**What to produce:** All records, exactly as written, minus the pictures: copy them out.

**Input data:**
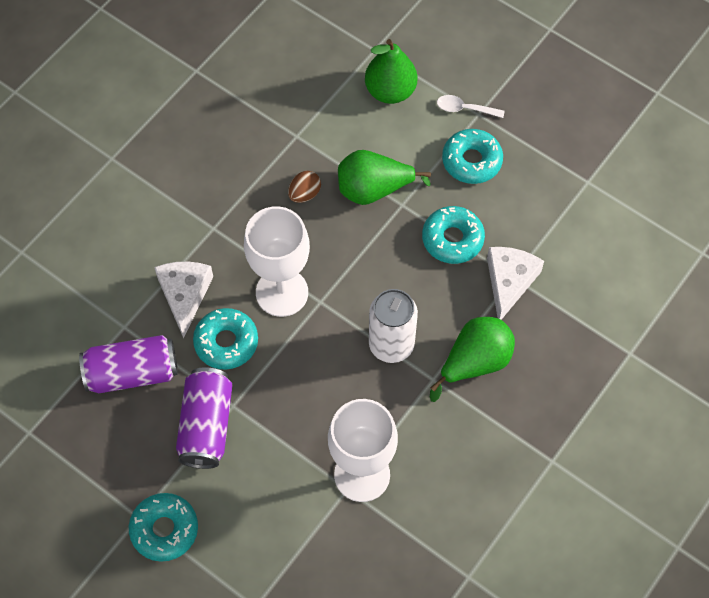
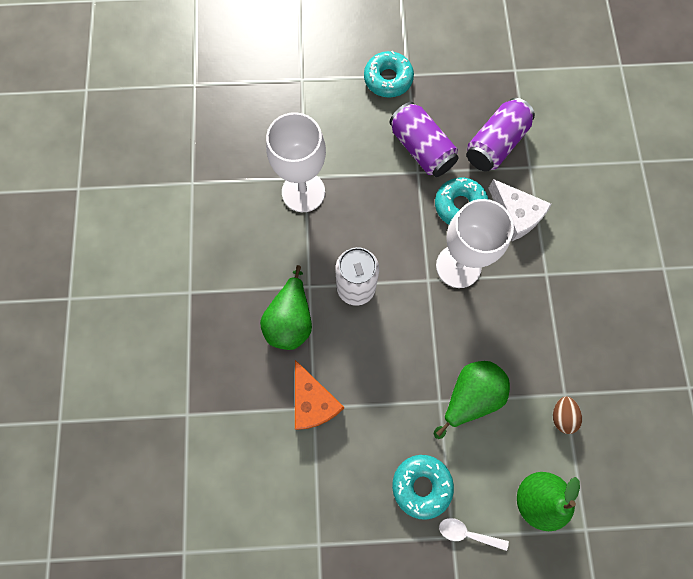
camera: 140 degrees right, 10 degrees up
(304, 194) = (513, 351): brown egg -> brown egg (562, 416)
(452, 239) = (380, 403): turquoise donut -> none
(465, 109) = (467, 533): white spoon -> white spoon turned 135 degrees counterclockwise
(509, 282) = (313, 402): white cheese -> orange cheese

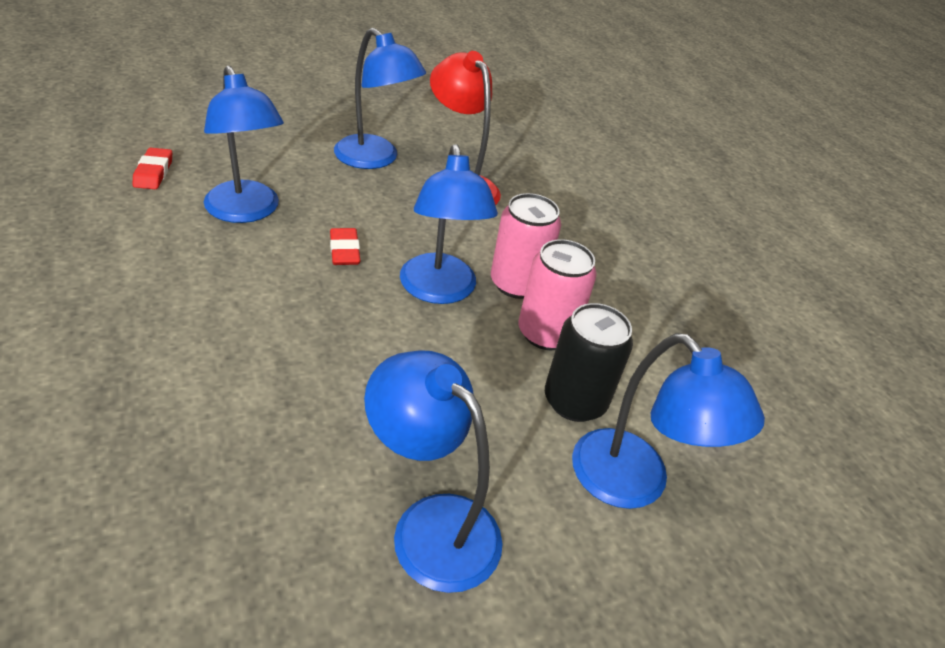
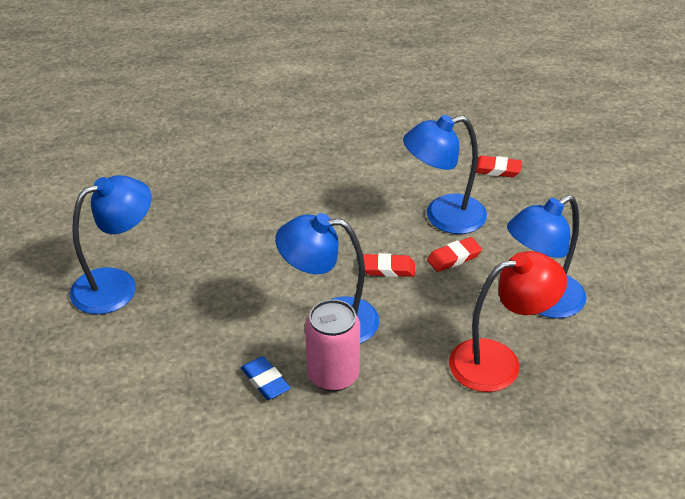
camera: 110 degrees right, 0 degrees up
(319, 206) = (454, 258): none -> red eraser
(546, 333) = (265, 381): pink can -> blue eraser
(574, 401) = (187, 381): black can -> none
(633, 484) = (102, 394): blue lamp -> none

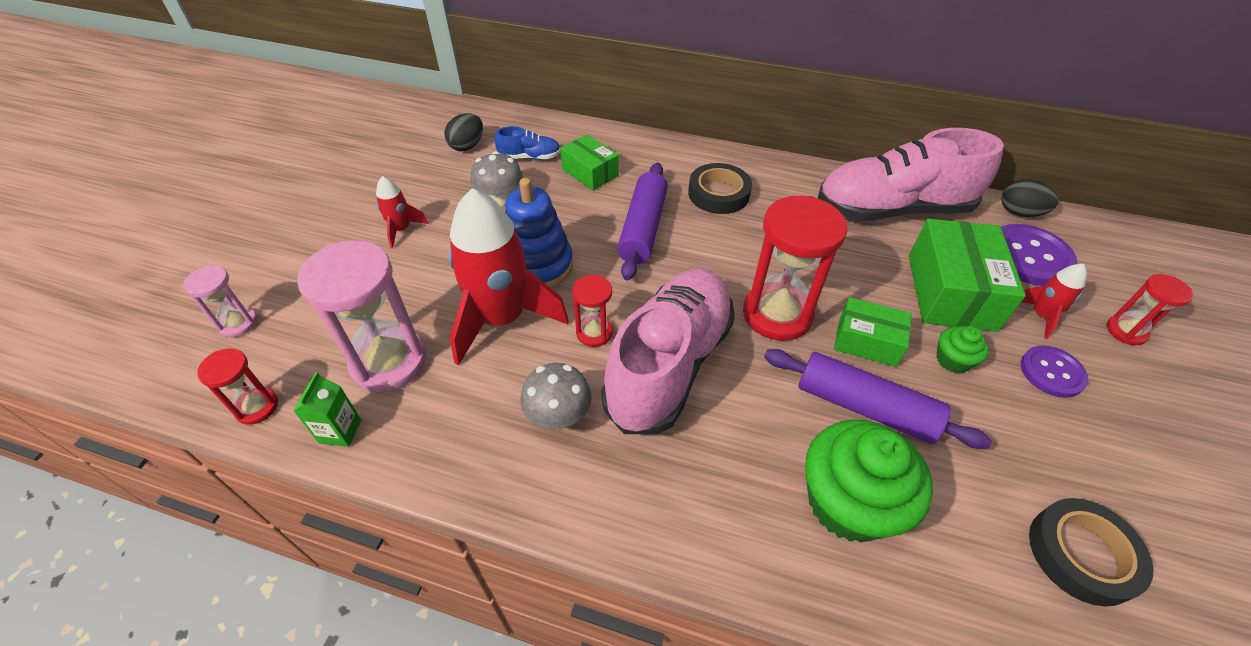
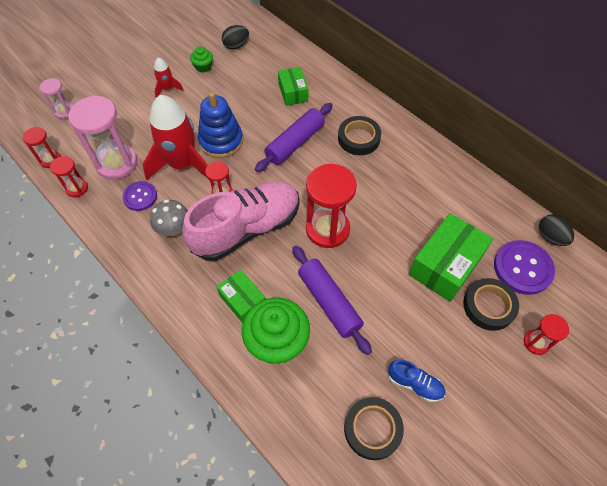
camera: 30 degrees right, 10 degrees up
(340, 431) = (77, 188): green carton -> red hourglass
(500, 198) = (230, 90): grey mushroom -> none
(529, 157) = (266, 67): blue shoe -> blue shoe (414, 384)
(867, 342) = (364, 269): green box -> green box (243, 300)
(892, 209) = (462, 196): pink shoe -> none
(952, 360) = (405, 303): green cupcake -> green cupcake (203, 67)
(1040, 315) = (488, 306): red rocket -> black tape
(1052, 372) = (458, 340): purple button -> purple button (140, 197)

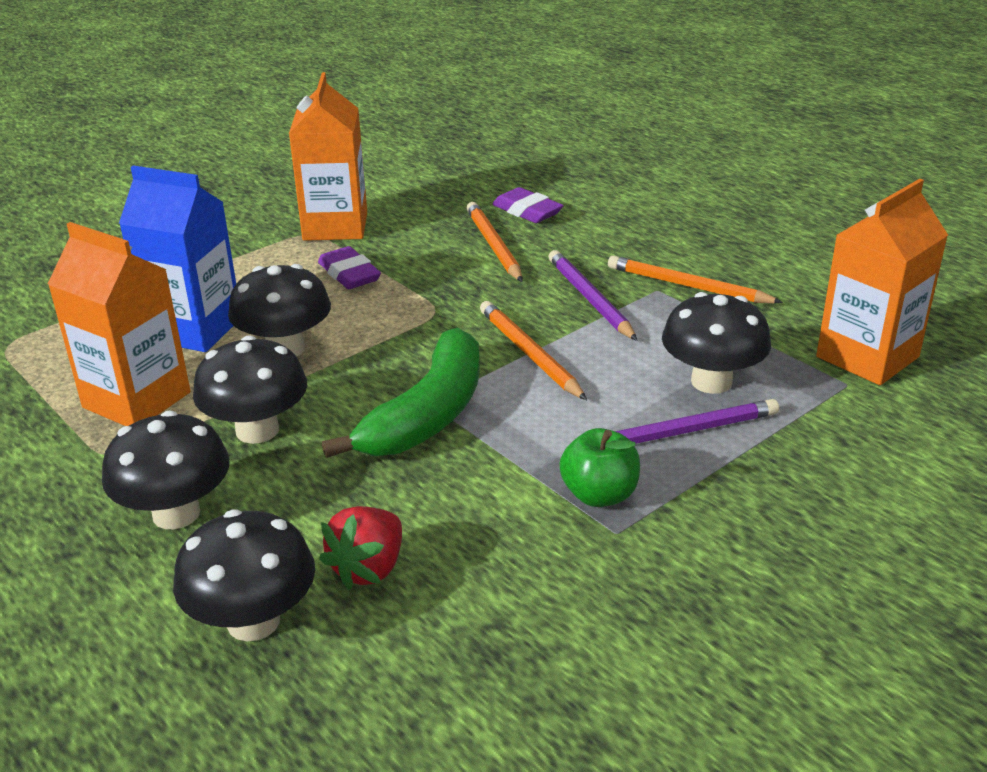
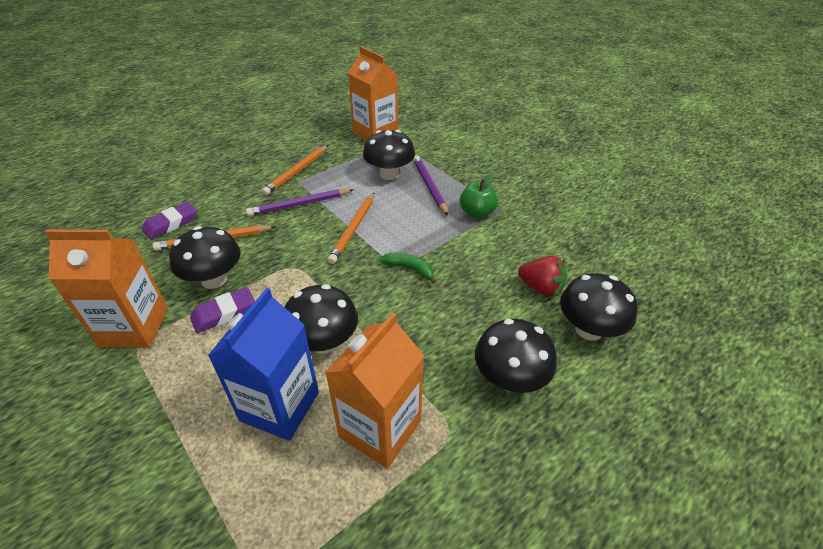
camera: 90 degrees left, 10 degrees up
(257, 430) = (422, 347): black mushroom -> black mushroom (214, 279)
(428, 414) = (410, 269): green banana -> green banana, size x0.46
(529, 354) = (353, 229): orange pencil -> orange pencil turned 45 degrees counterclockwise

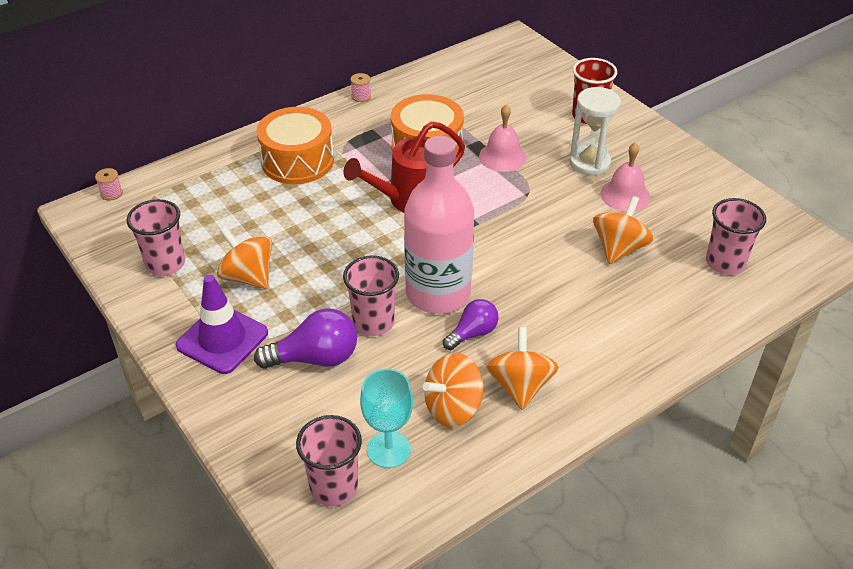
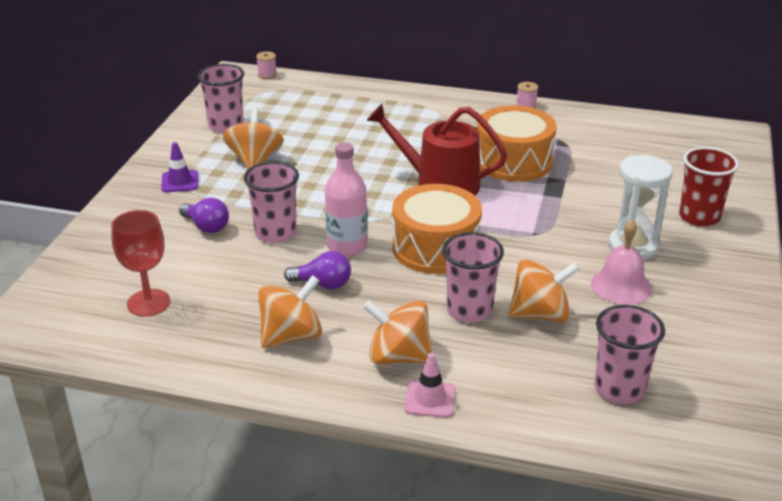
camera: 50 degrees right, 10 degrees down
(222, 339) = (180, 182): purple traffic cone -> purple traffic cone, size x0.56
(297, 161) = (406, 119): orange drum -> orange drum (435, 248)
(315, 358) = (206, 226): purple light bulb -> purple light bulb, size x0.64
(334, 487) = (86, 296): pink cup -> pink cup (469, 310)
(388, 449) = (148, 303): turquoise goblet -> red goblet
(438, 293) = (347, 246): pink bottle -> pink bottle, size x0.59
(453, 408) = (226, 313): orange spinning top -> orange spinning top (398, 356)
(502, 156) = (563, 200): pink bell -> none
(659, 354) = (430, 399): none -> pink traffic cone

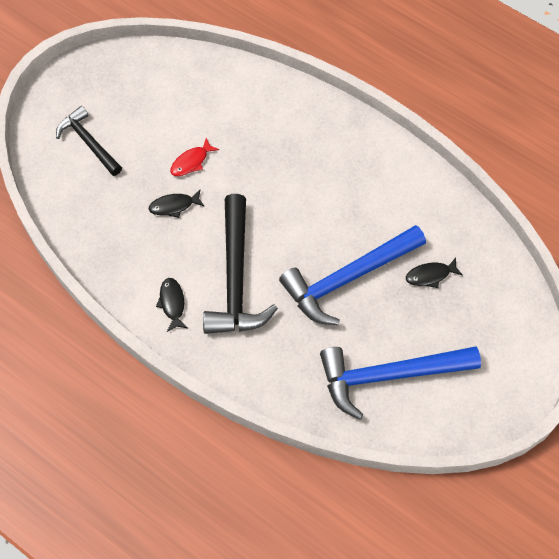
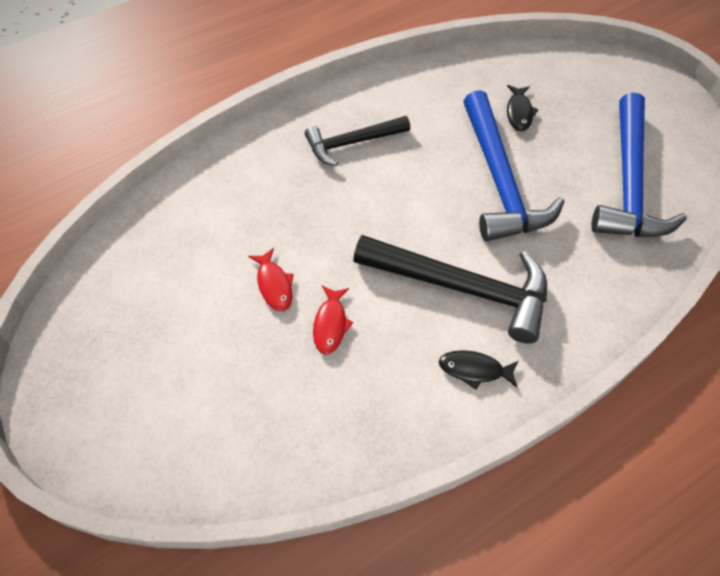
camera: 70 degrees left, 5 degrees down
(88, 142) = (176, 402): black hammer -> black hammer (352, 143)
(174, 206) = (330, 324): black fish -> red fish

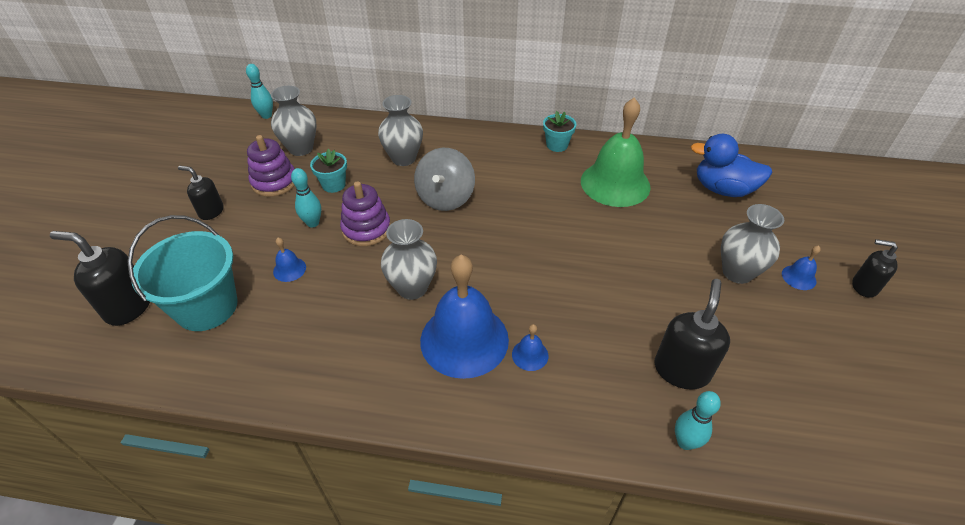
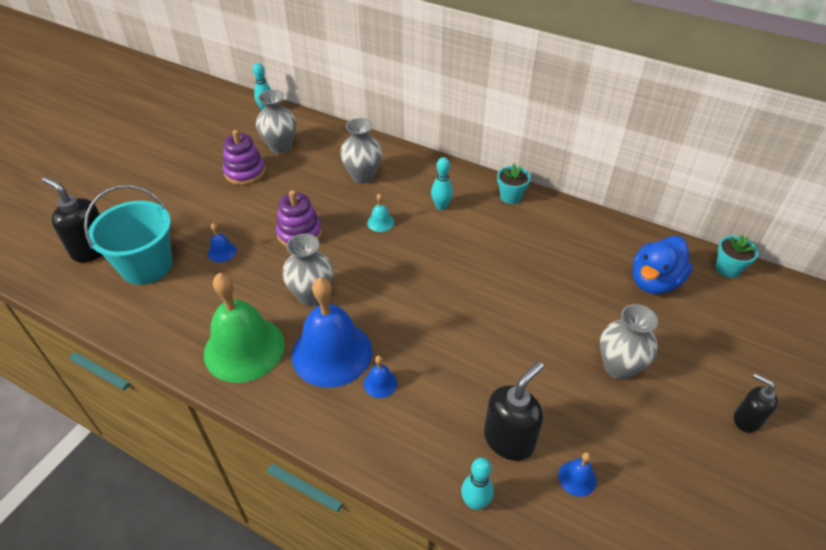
camera: 20 degrees right, 0 degrees up
(211, 211) = (184, 186): black soap dispenser -> none
(313, 223) = (258, 216): turquoise bowling pin -> turquoise bowling pin (441, 206)
(333, 185) = (291, 186): turquoise flower pot -> turquoise flower pot (727, 269)
(445, 198) = (380, 222): grey spinning top -> turquoise bell
(615, 183) = (546, 248): green bell -> green bell (244, 348)
(722, 189) = (654, 281): blue duck -> blue duck turned 90 degrees counterclockwise
(799, 277) = (681, 390): blue bell -> blue bell (577, 478)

**Answer below:**
camera: 140 degrees right, 10 degrees up
(304, 194) = (513, 351): brown egg -> brown egg (562, 416)
(452, 239) = (380, 403): turquoise donut -> none
(465, 109) = (467, 533): white spoon -> white spoon turned 135 degrees counterclockwise
(509, 282) = (313, 402): white cheese -> orange cheese

camera: 110 degrees right, 0 degrees up
(319, 206) = (454, 258): none -> red eraser
(546, 333) = (265, 381): pink can -> blue eraser
(574, 401) = (187, 381): black can -> none
(633, 484) = (102, 394): blue lamp -> none

camera: 30 degrees right, 10 degrees up
(340, 431) = (77, 188): green carton -> red hourglass
(500, 198) = (230, 90): grey mushroom -> none
(529, 157) = (266, 67): blue shoe -> blue shoe (414, 384)
(867, 342) = (364, 269): green box -> green box (243, 300)
(892, 209) = (462, 196): pink shoe -> none
(952, 360) = (405, 303): green cupcake -> green cupcake (203, 67)
(1040, 315) = (488, 306): red rocket -> black tape
(1052, 372) = (458, 340): purple button -> purple button (140, 197)

camera: 90 degrees left, 10 degrees up
(257, 430) = (422, 347): black mushroom -> black mushroom (214, 279)
(428, 414) = (410, 269): green banana -> green banana, size x0.46
(529, 354) = (353, 229): orange pencil -> orange pencil turned 45 degrees counterclockwise

camera: 50 degrees right, 10 degrees down
(222, 339) = (180, 182): purple traffic cone -> purple traffic cone, size x0.56
(297, 161) = (406, 119): orange drum -> orange drum (435, 248)
(315, 358) = (206, 226): purple light bulb -> purple light bulb, size x0.64
(334, 487) = (86, 296): pink cup -> pink cup (469, 310)
(388, 449) = (148, 303): turquoise goblet -> red goblet
(438, 293) = (347, 246): pink bottle -> pink bottle, size x0.59
(453, 408) = (226, 313): orange spinning top -> orange spinning top (398, 356)
(502, 156) = (563, 200): pink bell -> none
(659, 354) = (430, 399): none -> pink traffic cone

camera: 70 degrees left, 5 degrees down
(88, 142) = (176, 402): black hammer -> black hammer (352, 143)
(174, 206) = (330, 324): black fish -> red fish

camera: 20 degrees right, 0 degrees up
(211, 211) = (184, 186): black soap dispenser -> none
(313, 223) = (258, 216): turquoise bowling pin -> turquoise bowling pin (441, 206)
(333, 185) = (291, 186): turquoise flower pot -> turquoise flower pot (727, 269)
(445, 198) = (380, 222): grey spinning top -> turquoise bell
(615, 183) = (546, 248): green bell -> green bell (244, 348)
(722, 189) = (654, 281): blue duck -> blue duck turned 90 degrees counterclockwise
(799, 277) = (681, 390): blue bell -> blue bell (577, 478)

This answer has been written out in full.